(Given entries begins)

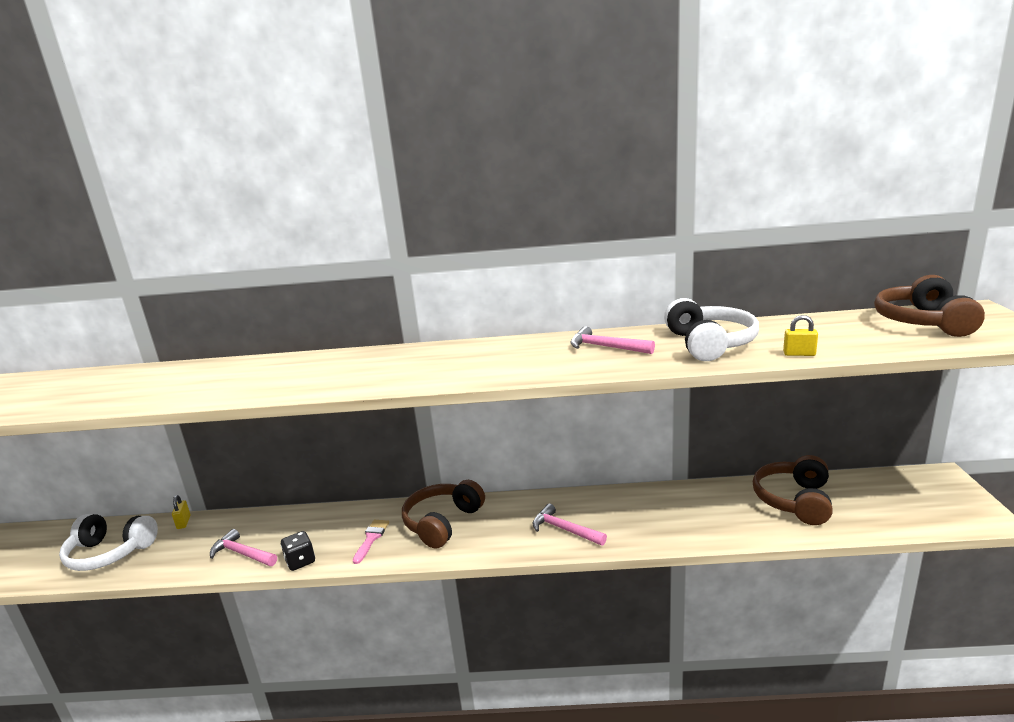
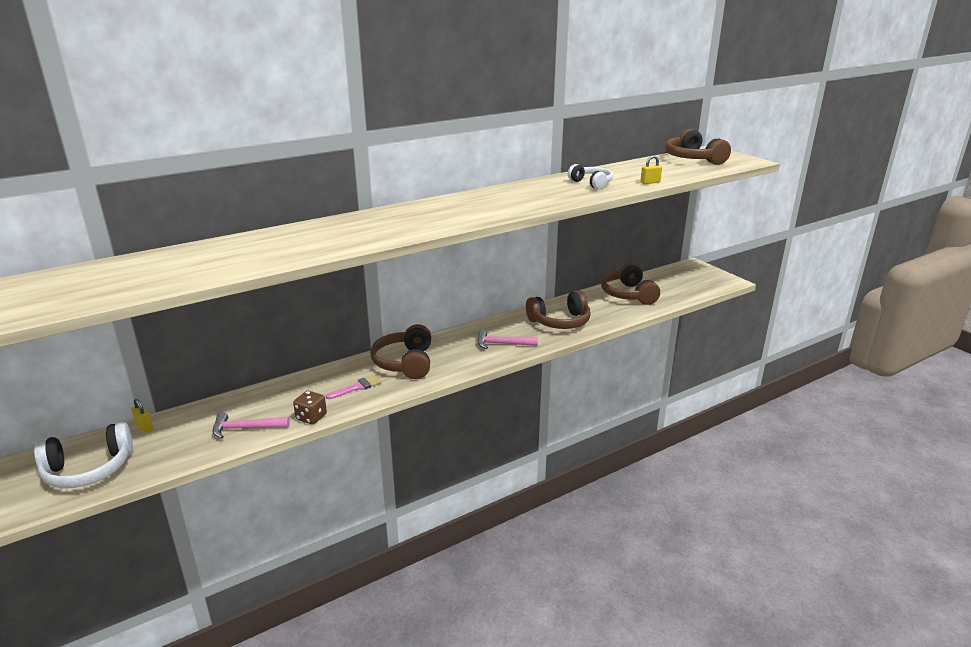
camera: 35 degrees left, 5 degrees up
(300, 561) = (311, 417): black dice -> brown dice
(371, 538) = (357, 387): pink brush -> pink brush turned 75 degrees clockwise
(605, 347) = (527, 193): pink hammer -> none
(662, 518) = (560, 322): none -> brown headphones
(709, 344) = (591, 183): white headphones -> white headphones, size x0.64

(Given entries ends)

## Exercise aim
Set down the entries above exactly; no pictures belong in the copy.

## Answer to this task
camera: 35 degrees left, 5 degrees up
(300, 561) = (311, 417): black dice -> brown dice
(371, 538) = (357, 387): pink brush -> pink brush turned 75 degrees clockwise
(605, 347) = (527, 193): pink hammer -> none
(662, 518) = (560, 322): none -> brown headphones
(709, 344) = (591, 183): white headphones -> white headphones, size x0.64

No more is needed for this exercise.